> **Work order**
Scan the data beneath this task and copy each line that includes "green".

> **Material to process**
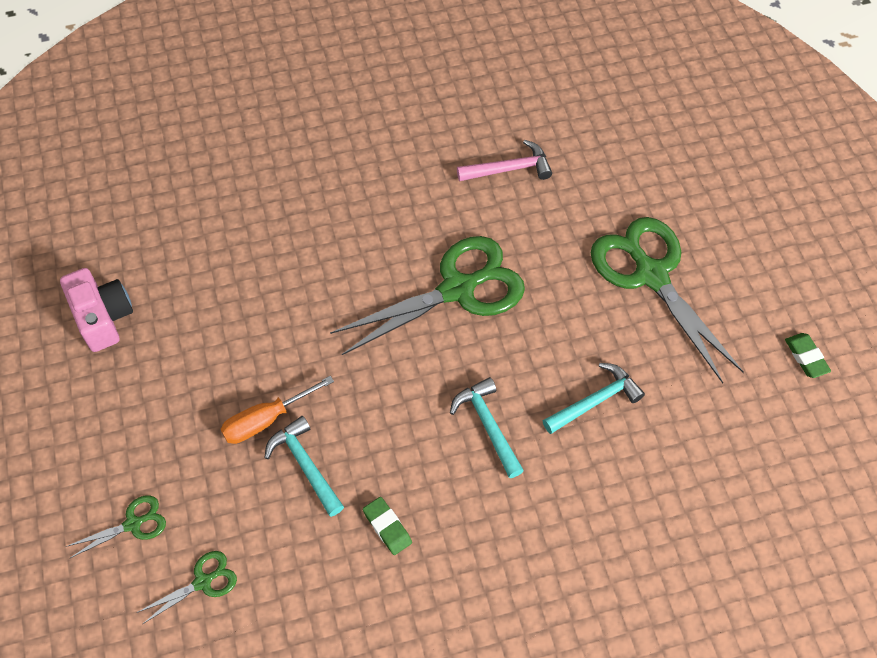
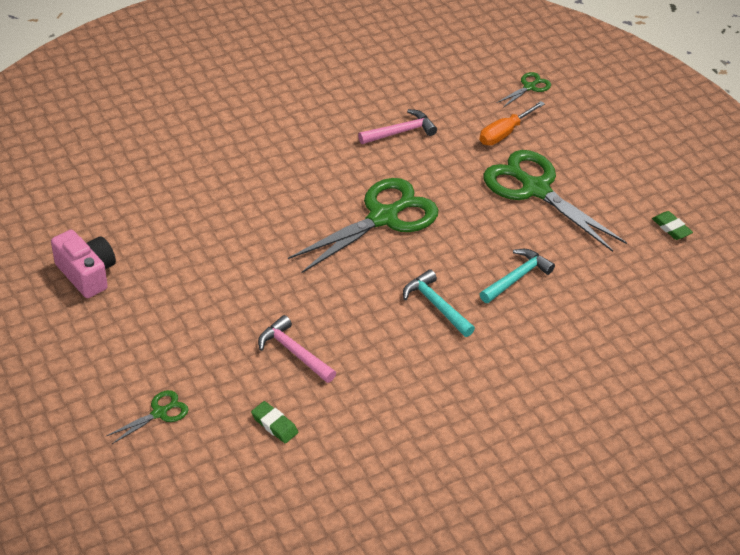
camera: 15 degrees left, 15 degrees down
(203, 582) = (232, 444): green scissors -> green scissors (529, 87)
(265, 420) = (250, 326): orange screwdriver -> orange screwdriver (504, 133)
(305, 465) = (293, 352): turquoise hammer -> pink hammer
(387, 527) = (375, 384): green eraser -> green eraser (274, 424)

> **Written response**
(203, 582) = (232, 444): green scissors -> green scissors (529, 87)
(387, 527) = (375, 384): green eraser -> green eraser (274, 424)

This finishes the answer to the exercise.